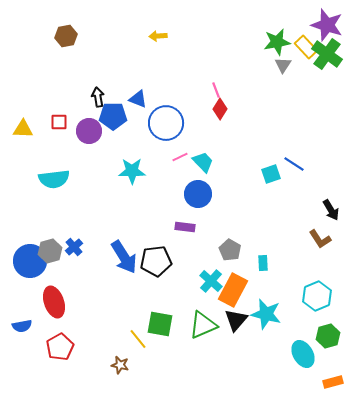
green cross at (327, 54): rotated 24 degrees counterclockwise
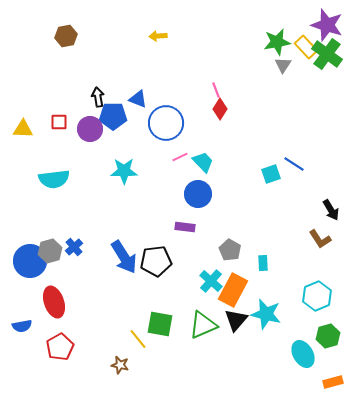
purple circle at (89, 131): moved 1 px right, 2 px up
cyan star at (132, 171): moved 8 px left
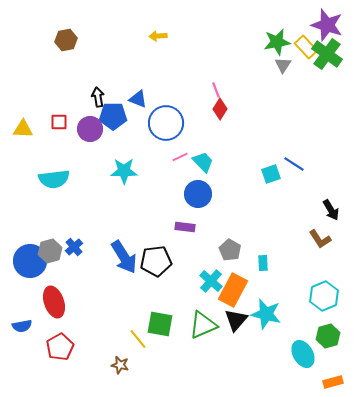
brown hexagon at (66, 36): moved 4 px down
cyan hexagon at (317, 296): moved 7 px right
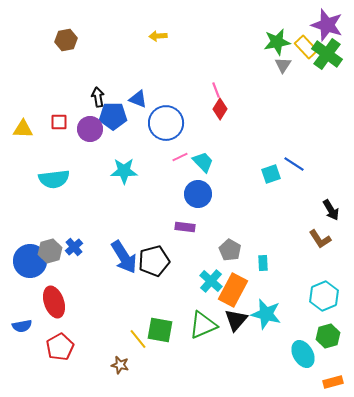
black pentagon at (156, 261): moved 2 px left; rotated 8 degrees counterclockwise
green square at (160, 324): moved 6 px down
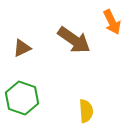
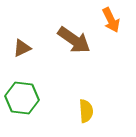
orange arrow: moved 1 px left, 2 px up
green hexagon: rotated 12 degrees counterclockwise
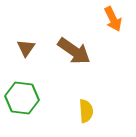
orange arrow: moved 2 px right, 1 px up
brown arrow: moved 11 px down
brown triangle: moved 4 px right; rotated 30 degrees counterclockwise
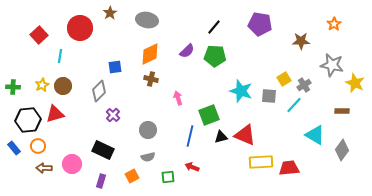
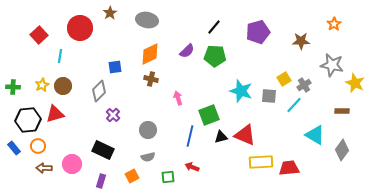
purple pentagon at (260, 24): moved 2 px left, 8 px down; rotated 25 degrees counterclockwise
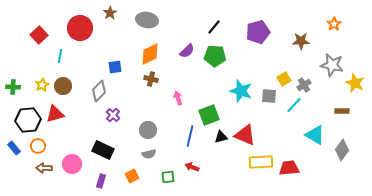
gray semicircle at (148, 157): moved 1 px right, 3 px up
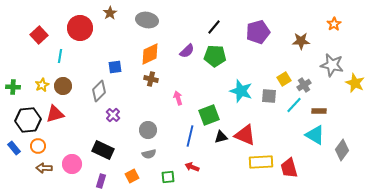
brown rectangle at (342, 111): moved 23 px left
red trapezoid at (289, 168): rotated 100 degrees counterclockwise
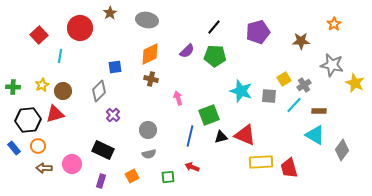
brown circle at (63, 86): moved 5 px down
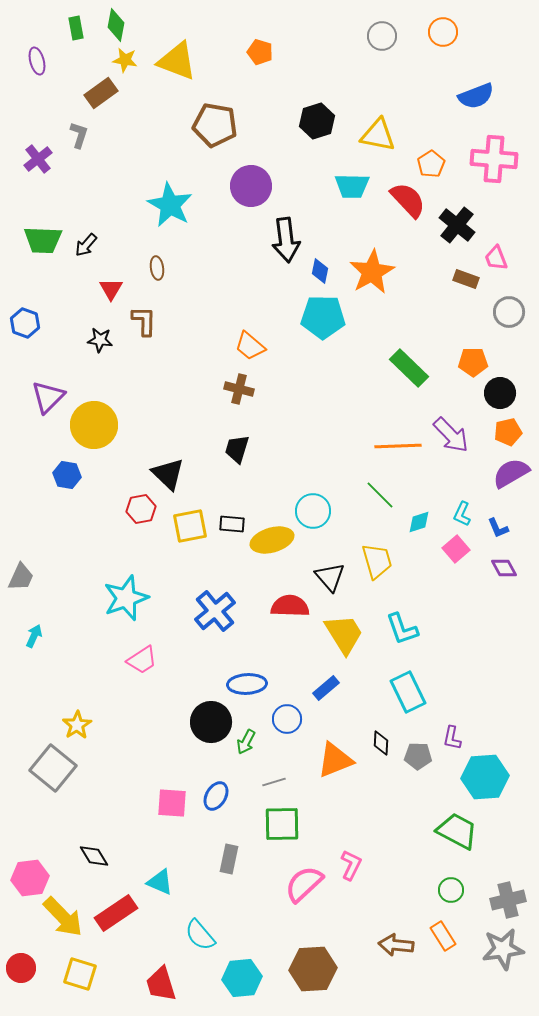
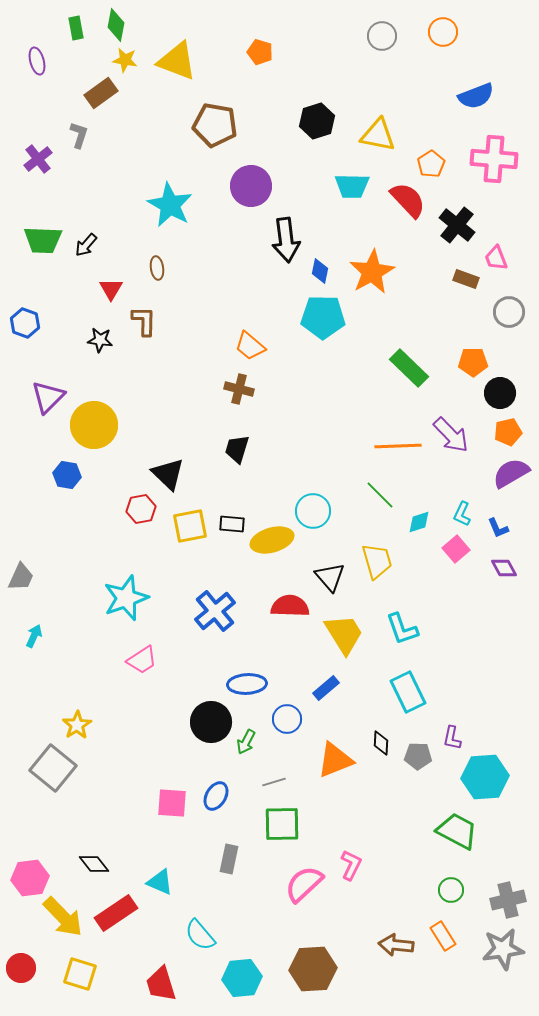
black diamond at (94, 856): moved 8 px down; rotated 8 degrees counterclockwise
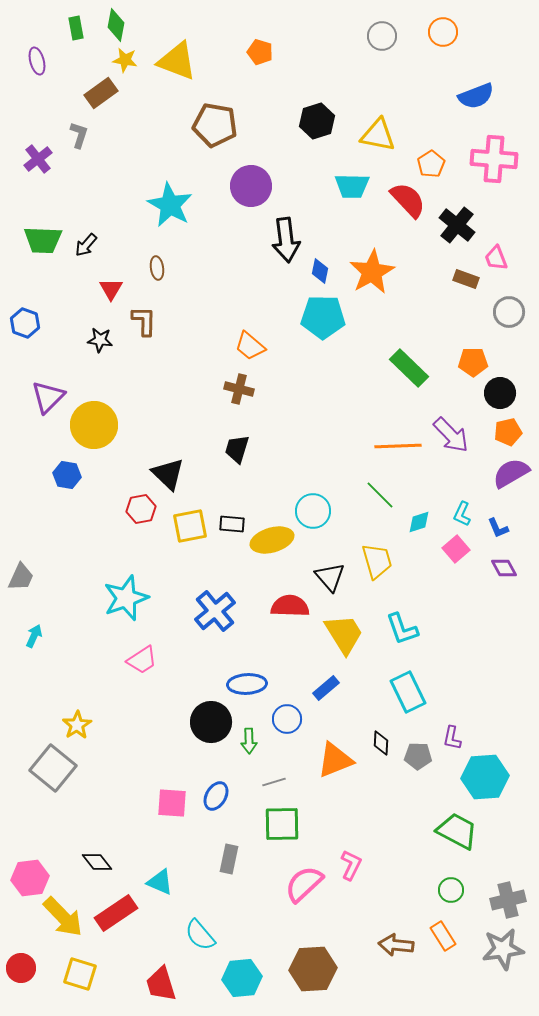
green arrow at (246, 742): moved 3 px right, 1 px up; rotated 30 degrees counterclockwise
black diamond at (94, 864): moved 3 px right, 2 px up
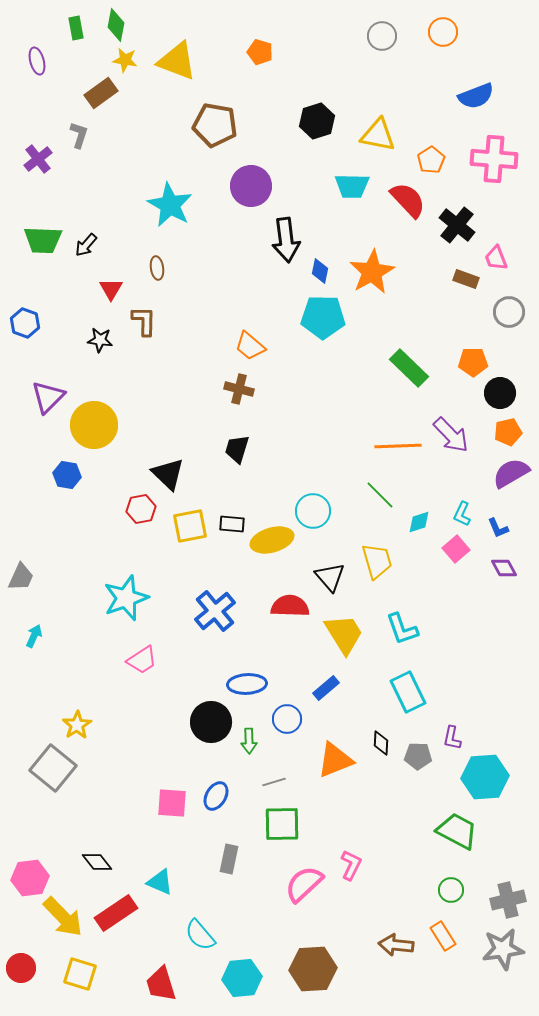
orange pentagon at (431, 164): moved 4 px up
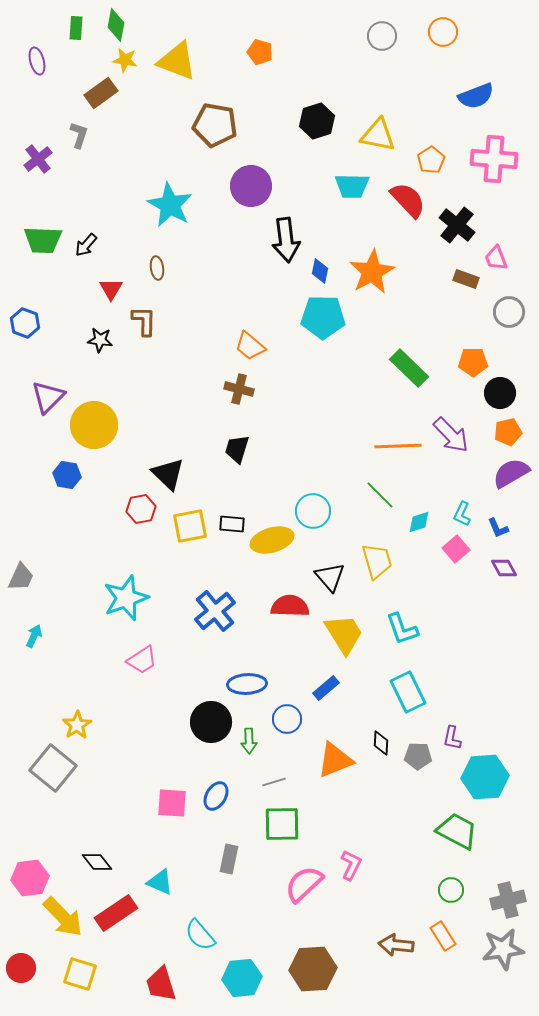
green rectangle at (76, 28): rotated 15 degrees clockwise
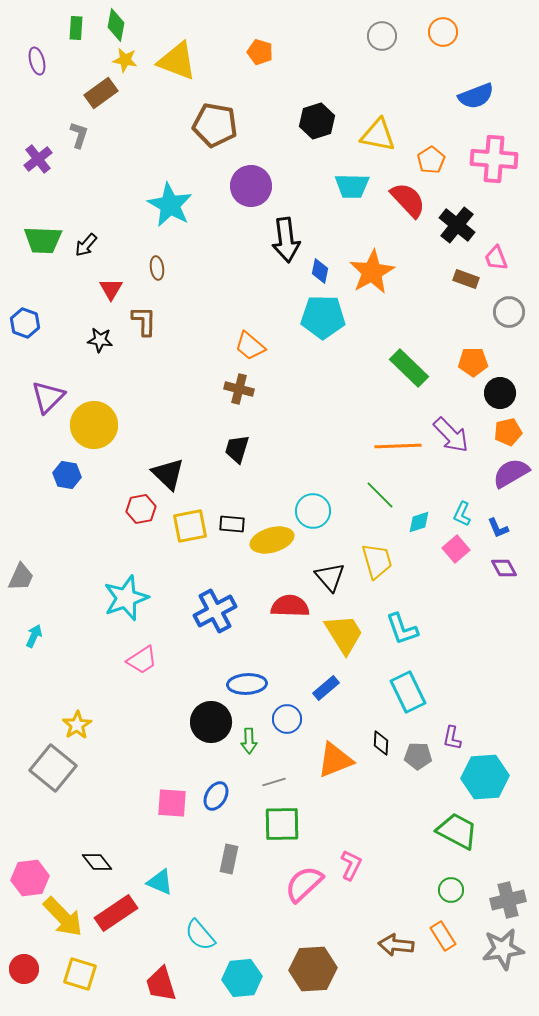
blue cross at (215, 611): rotated 12 degrees clockwise
red circle at (21, 968): moved 3 px right, 1 px down
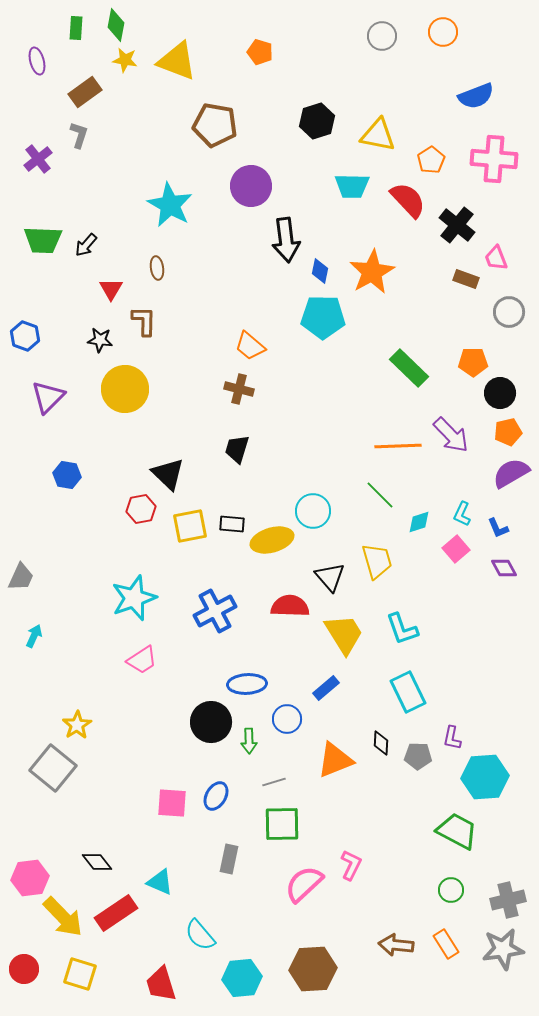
brown rectangle at (101, 93): moved 16 px left, 1 px up
blue hexagon at (25, 323): moved 13 px down
yellow circle at (94, 425): moved 31 px right, 36 px up
cyan star at (126, 598): moved 8 px right
orange rectangle at (443, 936): moved 3 px right, 8 px down
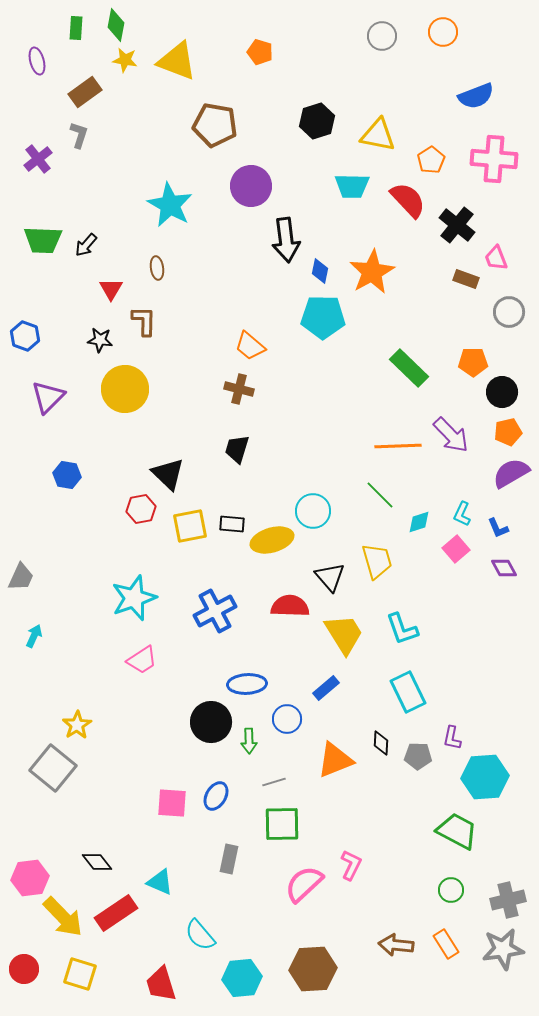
black circle at (500, 393): moved 2 px right, 1 px up
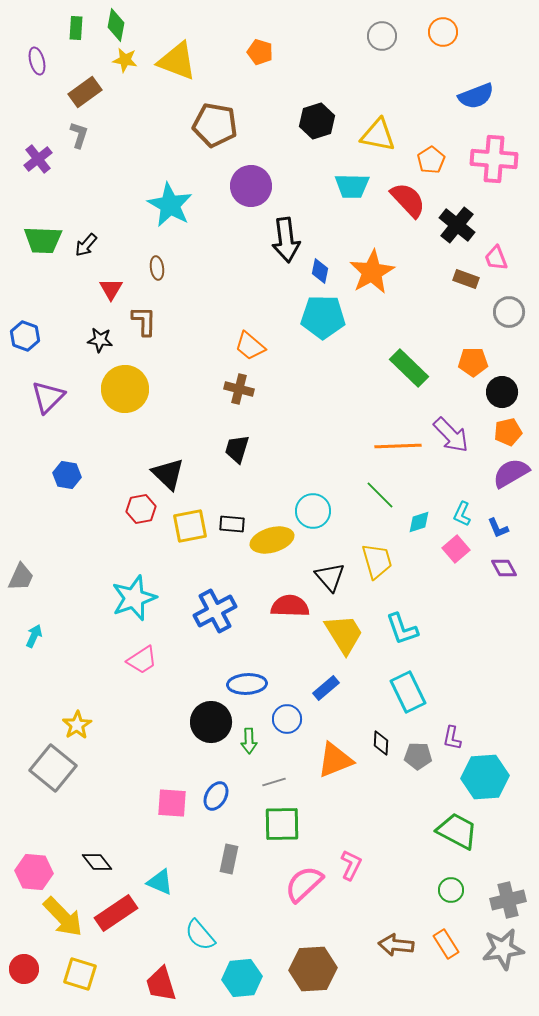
pink hexagon at (30, 878): moved 4 px right, 6 px up; rotated 12 degrees clockwise
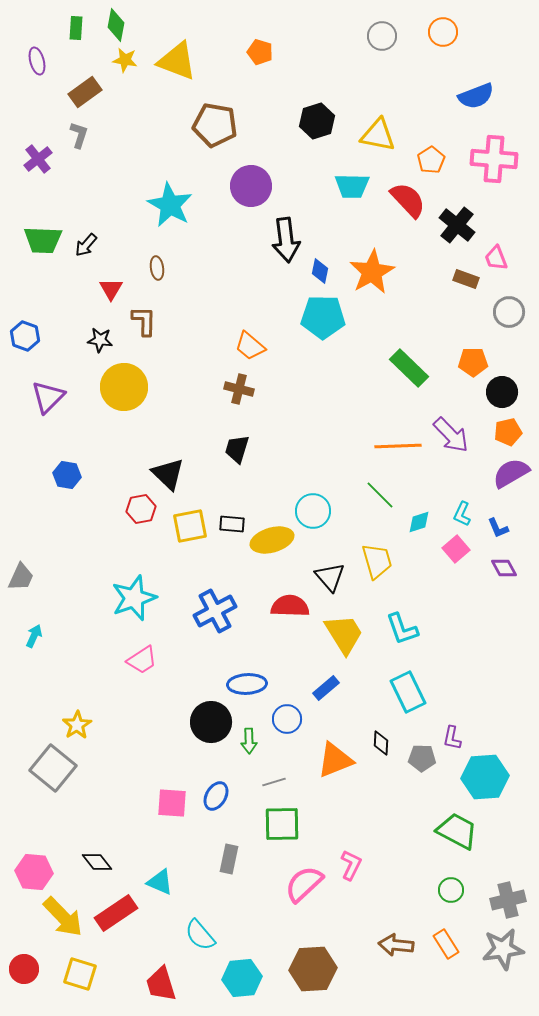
yellow circle at (125, 389): moved 1 px left, 2 px up
gray pentagon at (418, 756): moved 4 px right, 2 px down
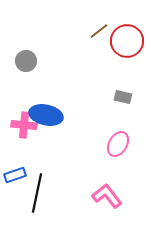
◆ ◆ ◆
### What you need to do
Transcribe the lines above word for word, omitting the picture markers.

### Output below
green cross at (327, 54): rotated 24 degrees counterclockwise
purple circle at (89, 131): moved 1 px right, 2 px up
cyan star at (132, 171): moved 8 px left
brown hexagon at (66, 36): moved 4 px down
cyan hexagon at (317, 296): moved 7 px right
black pentagon at (156, 261): moved 2 px left; rotated 8 degrees counterclockwise
green square at (160, 324): moved 6 px down
orange arrow: moved 1 px left, 2 px up
green hexagon: rotated 12 degrees counterclockwise
orange arrow: moved 2 px right, 1 px up
brown arrow: moved 11 px down
brown triangle: moved 4 px right; rotated 30 degrees counterclockwise
purple pentagon at (260, 24): moved 2 px left, 8 px down; rotated 25 degrees counterclockwise
gray semicircle at (148, 157): moved 1 px right, 3 px up
brown rectangle at (342, 111): moved 23 px left
red trapezoid at (289, 168): rotated 100 degrees counterclockwise
brown circle at (63, 86): moved 5 px down
black diamond at (94, 856): moved 8 px down; rotated 8 degrees counterclockwise
green arrow at (246, 742): moved 3 px right, 1 px up; rotated 30 degrees counterclockwise
black diamond at (94, 864): moved 3 px right, 2 px up
orange pentagon at (431, 164): moved 4 px up
green rectangle at (76, 28): rotated 15 degrees clockwise
blue cross at (215, 611): rotated 12 degrees clockwise
red circle at (21, 968): moved 3 px right, 1 px down
brown rectangle at (101, 93): moved 16 px left, 1 px up
blue hexagon at (25, 323): moved 13 px down
yellow circle at (94, 425): moved 31 px right, 36 px up
cyan star at (126, 598): moved 8 px right
orange rectangle at (443, 936): moved 3 px right, 8 px down
black circle at (500, 393): moved 2 px right, 1 px up
pink hexagon at (30, 878): moved 4 px right, 6 px up; rotated 12 degrees clockwise
yellow circle at (125, 389): moved 1 px left, 2 px up
gray pentagon at (418, 756): moved 4 px right, 2 px down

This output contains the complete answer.